Start
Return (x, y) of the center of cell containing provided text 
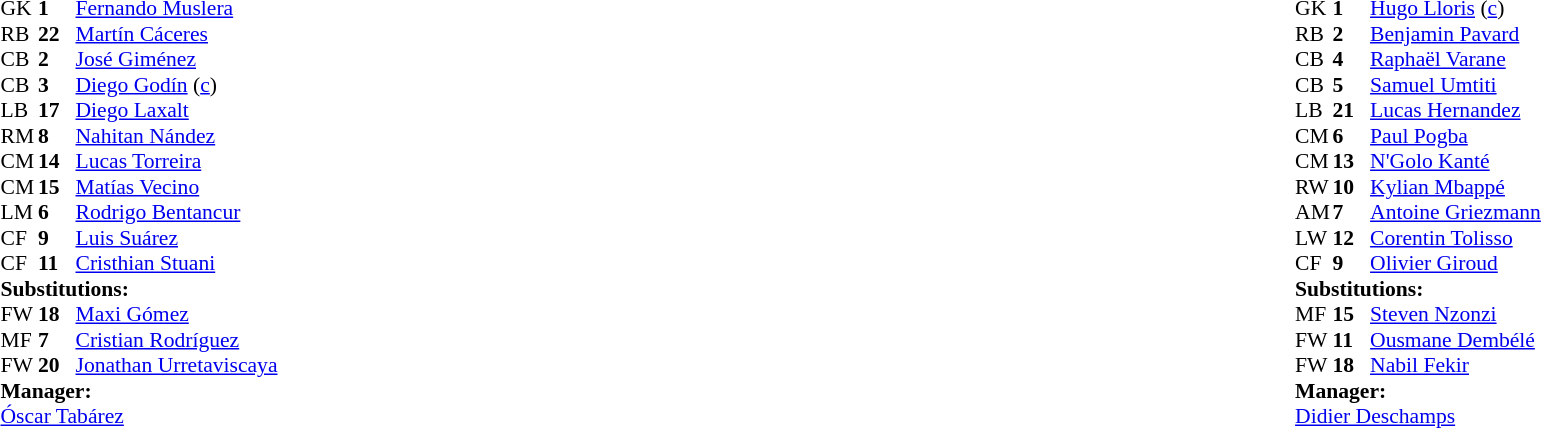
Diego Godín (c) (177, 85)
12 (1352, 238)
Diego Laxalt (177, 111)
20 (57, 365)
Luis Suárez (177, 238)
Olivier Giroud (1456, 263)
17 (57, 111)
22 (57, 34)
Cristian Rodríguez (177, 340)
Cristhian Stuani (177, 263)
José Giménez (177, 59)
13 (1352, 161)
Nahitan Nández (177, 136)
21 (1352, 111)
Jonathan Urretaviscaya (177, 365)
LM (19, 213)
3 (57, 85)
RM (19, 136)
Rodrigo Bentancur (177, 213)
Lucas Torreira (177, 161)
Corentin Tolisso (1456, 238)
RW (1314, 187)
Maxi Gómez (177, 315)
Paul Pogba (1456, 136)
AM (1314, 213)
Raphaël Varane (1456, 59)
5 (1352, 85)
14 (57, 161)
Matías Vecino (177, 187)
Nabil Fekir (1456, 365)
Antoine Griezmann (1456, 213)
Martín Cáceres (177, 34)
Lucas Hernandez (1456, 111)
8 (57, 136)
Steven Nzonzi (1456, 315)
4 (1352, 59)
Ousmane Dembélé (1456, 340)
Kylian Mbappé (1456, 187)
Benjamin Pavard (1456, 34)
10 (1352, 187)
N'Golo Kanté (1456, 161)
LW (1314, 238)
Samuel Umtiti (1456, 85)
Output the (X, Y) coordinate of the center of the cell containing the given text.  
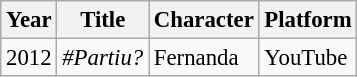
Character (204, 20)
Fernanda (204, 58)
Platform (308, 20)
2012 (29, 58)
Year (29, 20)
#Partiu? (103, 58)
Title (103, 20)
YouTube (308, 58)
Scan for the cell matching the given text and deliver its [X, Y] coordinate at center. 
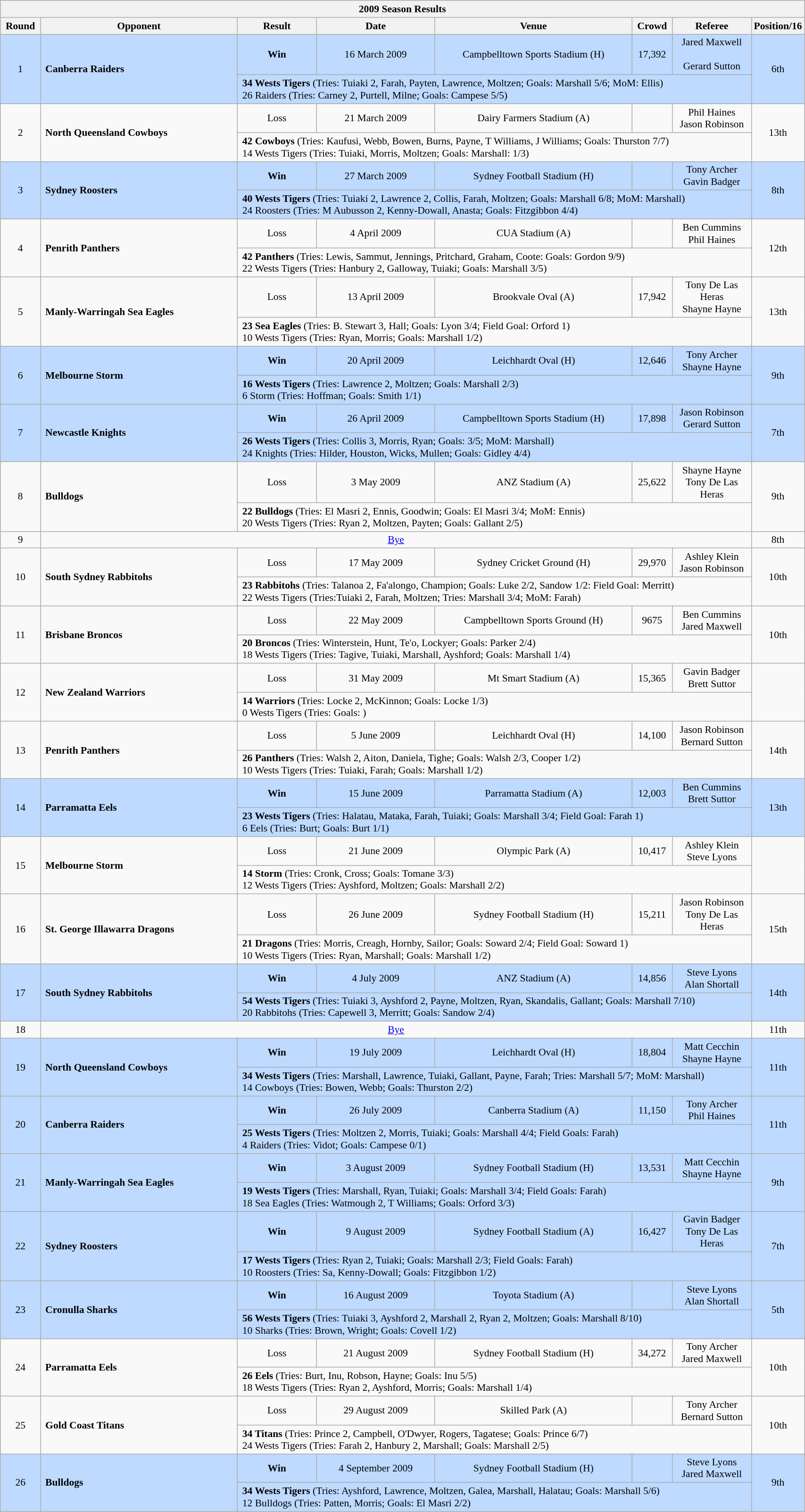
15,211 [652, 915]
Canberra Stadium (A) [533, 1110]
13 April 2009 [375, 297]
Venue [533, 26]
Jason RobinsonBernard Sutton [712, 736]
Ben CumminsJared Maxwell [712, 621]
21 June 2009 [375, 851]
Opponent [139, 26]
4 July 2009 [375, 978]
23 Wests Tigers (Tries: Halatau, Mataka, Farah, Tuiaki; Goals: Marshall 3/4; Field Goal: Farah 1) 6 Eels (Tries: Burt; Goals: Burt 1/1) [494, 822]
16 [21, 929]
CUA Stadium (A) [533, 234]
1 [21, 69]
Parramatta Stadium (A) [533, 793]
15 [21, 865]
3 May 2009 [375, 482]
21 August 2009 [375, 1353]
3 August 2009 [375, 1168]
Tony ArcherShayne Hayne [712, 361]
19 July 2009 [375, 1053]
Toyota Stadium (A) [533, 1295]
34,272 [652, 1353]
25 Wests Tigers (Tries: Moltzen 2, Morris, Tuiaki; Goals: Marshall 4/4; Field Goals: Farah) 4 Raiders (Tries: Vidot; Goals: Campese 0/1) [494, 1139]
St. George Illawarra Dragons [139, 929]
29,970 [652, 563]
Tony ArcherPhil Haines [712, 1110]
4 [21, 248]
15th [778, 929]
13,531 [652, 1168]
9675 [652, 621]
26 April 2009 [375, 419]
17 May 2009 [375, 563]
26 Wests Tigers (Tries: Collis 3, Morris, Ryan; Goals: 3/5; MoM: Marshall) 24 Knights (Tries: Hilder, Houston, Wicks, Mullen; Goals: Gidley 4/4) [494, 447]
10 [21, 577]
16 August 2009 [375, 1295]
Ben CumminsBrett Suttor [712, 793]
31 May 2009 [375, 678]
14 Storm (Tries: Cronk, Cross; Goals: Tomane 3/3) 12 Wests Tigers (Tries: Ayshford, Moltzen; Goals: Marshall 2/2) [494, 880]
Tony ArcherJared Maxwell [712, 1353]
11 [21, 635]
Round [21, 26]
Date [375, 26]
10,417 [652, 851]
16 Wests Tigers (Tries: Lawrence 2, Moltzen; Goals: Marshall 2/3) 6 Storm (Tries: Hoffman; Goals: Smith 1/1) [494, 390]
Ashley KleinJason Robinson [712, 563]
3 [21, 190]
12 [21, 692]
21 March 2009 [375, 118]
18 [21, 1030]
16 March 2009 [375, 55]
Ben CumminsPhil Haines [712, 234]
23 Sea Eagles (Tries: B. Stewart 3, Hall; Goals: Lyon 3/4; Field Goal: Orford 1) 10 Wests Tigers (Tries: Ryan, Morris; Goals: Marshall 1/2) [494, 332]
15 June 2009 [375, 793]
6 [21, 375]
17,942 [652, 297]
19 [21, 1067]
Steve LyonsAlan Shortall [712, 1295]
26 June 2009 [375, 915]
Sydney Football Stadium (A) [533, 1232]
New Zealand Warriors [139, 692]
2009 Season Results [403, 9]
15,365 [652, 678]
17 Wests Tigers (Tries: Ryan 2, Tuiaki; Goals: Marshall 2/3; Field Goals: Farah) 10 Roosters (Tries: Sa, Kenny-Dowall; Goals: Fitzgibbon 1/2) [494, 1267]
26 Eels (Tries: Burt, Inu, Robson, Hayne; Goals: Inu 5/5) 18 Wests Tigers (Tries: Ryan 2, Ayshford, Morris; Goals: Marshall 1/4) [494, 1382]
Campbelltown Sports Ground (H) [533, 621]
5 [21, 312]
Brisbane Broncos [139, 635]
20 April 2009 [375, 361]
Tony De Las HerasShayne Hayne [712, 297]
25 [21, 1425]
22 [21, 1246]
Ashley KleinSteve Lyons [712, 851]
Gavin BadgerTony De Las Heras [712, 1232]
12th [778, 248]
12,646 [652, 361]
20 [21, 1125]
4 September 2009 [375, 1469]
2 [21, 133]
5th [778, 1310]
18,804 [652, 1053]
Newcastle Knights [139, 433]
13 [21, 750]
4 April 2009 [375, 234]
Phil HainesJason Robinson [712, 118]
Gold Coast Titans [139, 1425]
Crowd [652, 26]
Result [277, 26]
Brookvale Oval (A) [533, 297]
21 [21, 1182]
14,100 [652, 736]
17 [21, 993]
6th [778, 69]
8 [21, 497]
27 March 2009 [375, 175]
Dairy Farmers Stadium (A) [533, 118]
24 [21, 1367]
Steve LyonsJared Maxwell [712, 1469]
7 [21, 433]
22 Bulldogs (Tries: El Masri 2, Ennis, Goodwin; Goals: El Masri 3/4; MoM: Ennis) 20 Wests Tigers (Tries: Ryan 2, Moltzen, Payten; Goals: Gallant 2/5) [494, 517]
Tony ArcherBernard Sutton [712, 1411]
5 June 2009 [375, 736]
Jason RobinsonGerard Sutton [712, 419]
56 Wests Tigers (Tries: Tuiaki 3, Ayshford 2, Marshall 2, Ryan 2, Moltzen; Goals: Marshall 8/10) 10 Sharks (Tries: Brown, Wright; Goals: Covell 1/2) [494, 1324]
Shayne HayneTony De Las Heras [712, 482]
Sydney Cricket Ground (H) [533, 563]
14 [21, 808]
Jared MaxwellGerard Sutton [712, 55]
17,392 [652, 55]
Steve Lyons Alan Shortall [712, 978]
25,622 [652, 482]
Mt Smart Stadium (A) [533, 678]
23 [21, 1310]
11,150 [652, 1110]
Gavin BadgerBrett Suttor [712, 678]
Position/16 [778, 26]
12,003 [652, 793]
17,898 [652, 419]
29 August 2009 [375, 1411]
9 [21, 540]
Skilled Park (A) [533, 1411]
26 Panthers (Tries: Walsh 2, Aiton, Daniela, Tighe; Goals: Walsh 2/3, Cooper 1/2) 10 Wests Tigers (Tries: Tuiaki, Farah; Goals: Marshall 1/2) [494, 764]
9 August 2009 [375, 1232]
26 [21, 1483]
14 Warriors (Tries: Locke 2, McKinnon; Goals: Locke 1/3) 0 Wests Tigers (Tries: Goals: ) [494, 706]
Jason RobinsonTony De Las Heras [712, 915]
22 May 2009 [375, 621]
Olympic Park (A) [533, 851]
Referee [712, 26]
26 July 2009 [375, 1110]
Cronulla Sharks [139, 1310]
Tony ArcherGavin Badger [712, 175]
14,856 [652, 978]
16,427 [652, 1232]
End
Start
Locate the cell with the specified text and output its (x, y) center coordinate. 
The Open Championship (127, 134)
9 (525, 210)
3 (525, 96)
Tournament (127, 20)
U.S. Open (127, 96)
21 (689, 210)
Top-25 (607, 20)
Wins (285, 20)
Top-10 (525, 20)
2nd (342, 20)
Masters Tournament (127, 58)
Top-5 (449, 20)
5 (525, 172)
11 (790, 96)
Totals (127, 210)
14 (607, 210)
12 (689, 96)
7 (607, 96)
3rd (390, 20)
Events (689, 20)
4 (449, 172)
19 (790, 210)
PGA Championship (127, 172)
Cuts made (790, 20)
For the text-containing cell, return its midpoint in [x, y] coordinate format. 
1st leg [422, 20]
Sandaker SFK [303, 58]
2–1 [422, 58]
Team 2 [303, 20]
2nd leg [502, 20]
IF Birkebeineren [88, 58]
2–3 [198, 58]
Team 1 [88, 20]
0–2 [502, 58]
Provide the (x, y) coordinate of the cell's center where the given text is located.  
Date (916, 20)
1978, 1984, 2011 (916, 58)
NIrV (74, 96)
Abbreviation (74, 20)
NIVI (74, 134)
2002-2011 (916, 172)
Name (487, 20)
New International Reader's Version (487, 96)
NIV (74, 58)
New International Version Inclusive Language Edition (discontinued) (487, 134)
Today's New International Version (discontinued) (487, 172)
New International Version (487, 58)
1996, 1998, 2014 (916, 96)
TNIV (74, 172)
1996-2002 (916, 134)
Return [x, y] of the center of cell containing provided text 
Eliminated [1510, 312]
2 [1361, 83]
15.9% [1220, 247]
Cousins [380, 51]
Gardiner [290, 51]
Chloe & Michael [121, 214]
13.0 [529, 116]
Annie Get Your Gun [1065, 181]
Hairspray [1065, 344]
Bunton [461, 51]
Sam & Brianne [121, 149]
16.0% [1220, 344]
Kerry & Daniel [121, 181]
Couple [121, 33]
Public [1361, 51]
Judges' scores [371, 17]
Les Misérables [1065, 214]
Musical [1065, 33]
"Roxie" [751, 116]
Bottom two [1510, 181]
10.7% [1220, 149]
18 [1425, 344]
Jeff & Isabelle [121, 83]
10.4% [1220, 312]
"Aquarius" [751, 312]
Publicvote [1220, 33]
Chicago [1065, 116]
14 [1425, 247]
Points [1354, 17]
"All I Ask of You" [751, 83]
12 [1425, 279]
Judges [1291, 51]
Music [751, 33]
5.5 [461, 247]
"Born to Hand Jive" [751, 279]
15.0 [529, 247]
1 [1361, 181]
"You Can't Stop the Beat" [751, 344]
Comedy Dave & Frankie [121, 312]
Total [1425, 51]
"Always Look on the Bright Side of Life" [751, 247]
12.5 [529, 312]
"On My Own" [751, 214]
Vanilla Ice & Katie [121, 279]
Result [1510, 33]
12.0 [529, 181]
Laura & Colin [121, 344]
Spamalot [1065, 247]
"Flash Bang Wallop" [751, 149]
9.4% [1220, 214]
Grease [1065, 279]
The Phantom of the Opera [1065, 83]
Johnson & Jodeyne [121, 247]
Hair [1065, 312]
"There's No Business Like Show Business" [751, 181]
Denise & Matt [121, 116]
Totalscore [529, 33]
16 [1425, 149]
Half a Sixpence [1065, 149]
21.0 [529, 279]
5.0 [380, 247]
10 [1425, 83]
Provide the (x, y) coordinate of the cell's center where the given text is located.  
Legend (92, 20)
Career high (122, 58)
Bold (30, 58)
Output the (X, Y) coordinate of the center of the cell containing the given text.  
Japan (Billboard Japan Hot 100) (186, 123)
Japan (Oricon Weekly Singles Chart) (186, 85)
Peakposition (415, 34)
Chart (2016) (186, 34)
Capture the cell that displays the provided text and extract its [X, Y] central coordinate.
End
Start
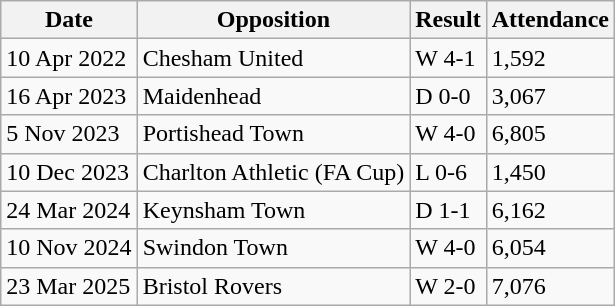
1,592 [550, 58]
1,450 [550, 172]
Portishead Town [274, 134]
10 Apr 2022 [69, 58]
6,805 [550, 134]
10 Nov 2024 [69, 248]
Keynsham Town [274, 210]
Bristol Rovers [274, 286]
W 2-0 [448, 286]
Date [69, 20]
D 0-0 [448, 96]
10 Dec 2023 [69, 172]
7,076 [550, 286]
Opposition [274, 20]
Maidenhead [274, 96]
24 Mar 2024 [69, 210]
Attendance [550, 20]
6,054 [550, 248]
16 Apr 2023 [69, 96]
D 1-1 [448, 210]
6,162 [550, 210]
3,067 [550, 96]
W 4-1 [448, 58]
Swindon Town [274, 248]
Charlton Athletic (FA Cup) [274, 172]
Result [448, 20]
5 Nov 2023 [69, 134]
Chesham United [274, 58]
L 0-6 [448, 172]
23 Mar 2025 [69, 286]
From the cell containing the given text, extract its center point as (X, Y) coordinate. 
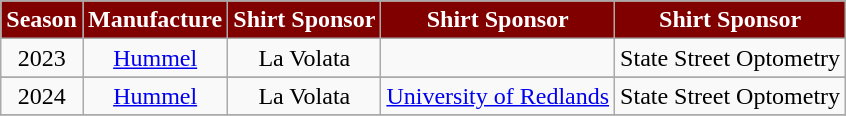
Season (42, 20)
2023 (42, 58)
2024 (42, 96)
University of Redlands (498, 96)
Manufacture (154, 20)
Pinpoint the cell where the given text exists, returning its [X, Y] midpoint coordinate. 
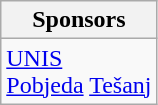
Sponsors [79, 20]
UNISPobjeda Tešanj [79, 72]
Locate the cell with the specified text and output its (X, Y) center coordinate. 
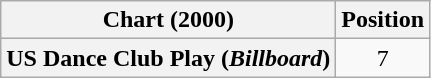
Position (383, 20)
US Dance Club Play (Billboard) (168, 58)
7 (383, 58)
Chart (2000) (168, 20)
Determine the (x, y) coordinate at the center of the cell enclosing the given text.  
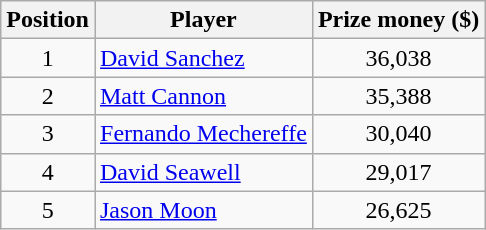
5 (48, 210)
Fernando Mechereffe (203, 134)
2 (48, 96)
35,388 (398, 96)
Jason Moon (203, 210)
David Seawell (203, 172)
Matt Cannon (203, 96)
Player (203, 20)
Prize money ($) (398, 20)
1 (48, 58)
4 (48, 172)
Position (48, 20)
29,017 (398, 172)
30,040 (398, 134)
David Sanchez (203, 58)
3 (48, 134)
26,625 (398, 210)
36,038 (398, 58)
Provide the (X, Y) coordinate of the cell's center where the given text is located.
End
GIVEN TASK. Copy out the entries exactly as they stand, from the line containing "15,211 [652, 915]" through the line containing "4 July 2009 [375, 978]", with both of those lines included.

OUTPUT BELOW.
15,211 [652, 915]
Canberra Stadium (A) [533, 1110]
13 April 2009 [375, 297]
Venue [533, 26]
Jason RobinsonBernard Sutton [712, 736]
Ben CumminsJared Maxwell [712, 621]
21 June 2009 [375, 851]
Opponent [139, 26]
4 July 2009 [375, 978]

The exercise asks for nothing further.